■ **Assignment**
For the string "shifted", find every matching line in the records and copy it.

■ **Data for review**
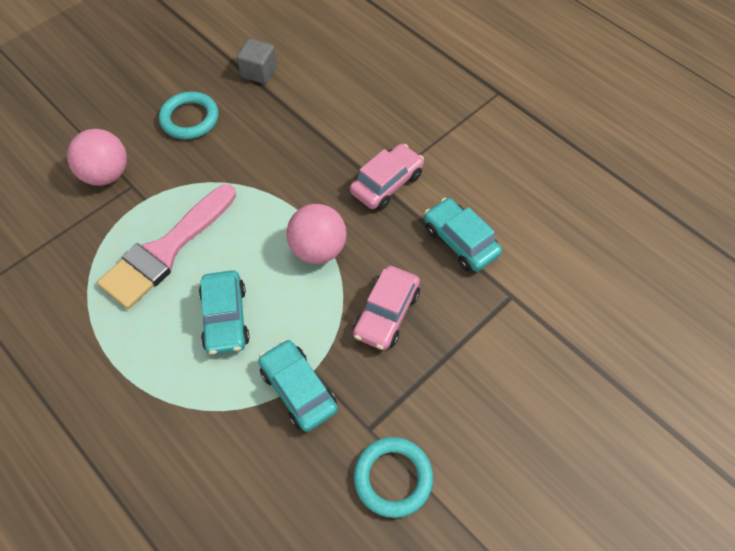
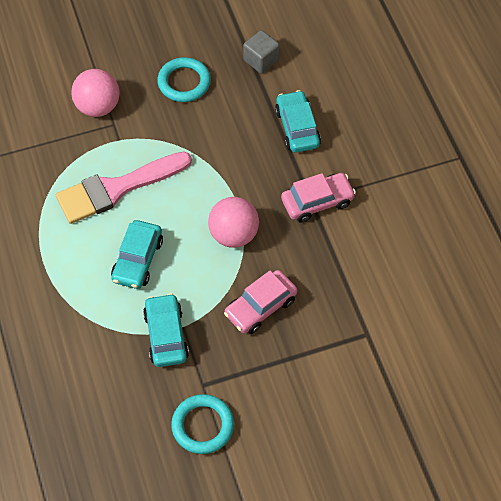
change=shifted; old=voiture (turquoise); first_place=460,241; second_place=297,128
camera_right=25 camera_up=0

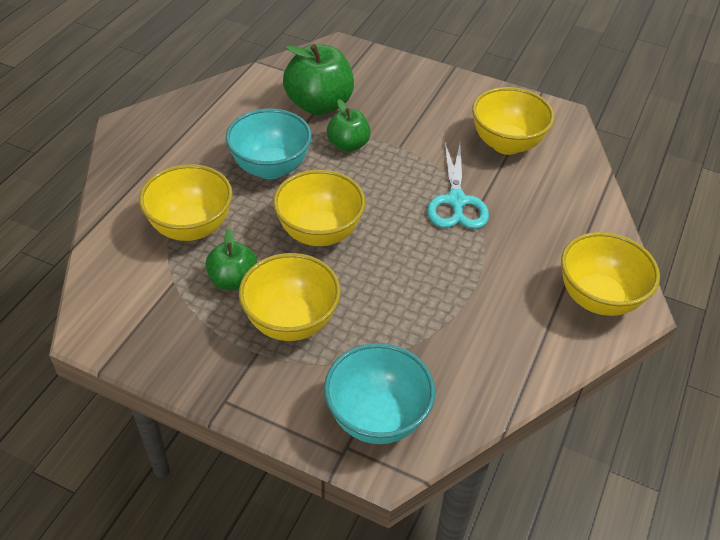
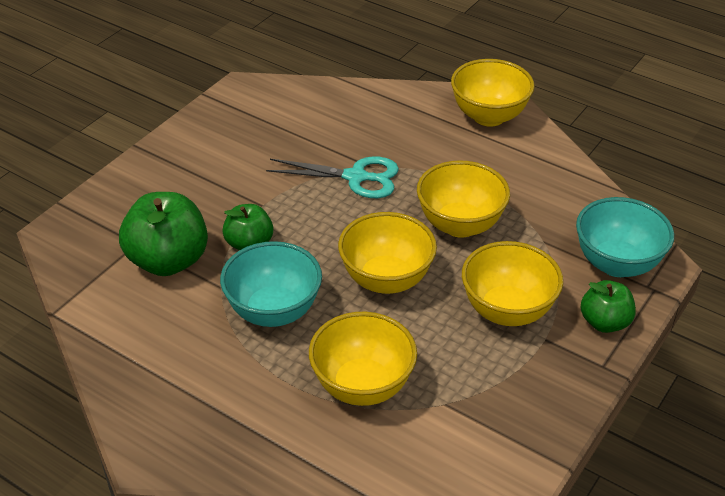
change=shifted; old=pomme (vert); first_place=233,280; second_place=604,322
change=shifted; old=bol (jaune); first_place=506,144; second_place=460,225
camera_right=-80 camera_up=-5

■ **Answer to this exercise**
change=shifted; old=voiture (turquoise); first_place=460,241; second_place=297,128
change=shifted; old=pomme (vert); first_place=233,280; second_place=604,322
change=shifted; old=bol (jaune); first_place=506,144; second_place=460,225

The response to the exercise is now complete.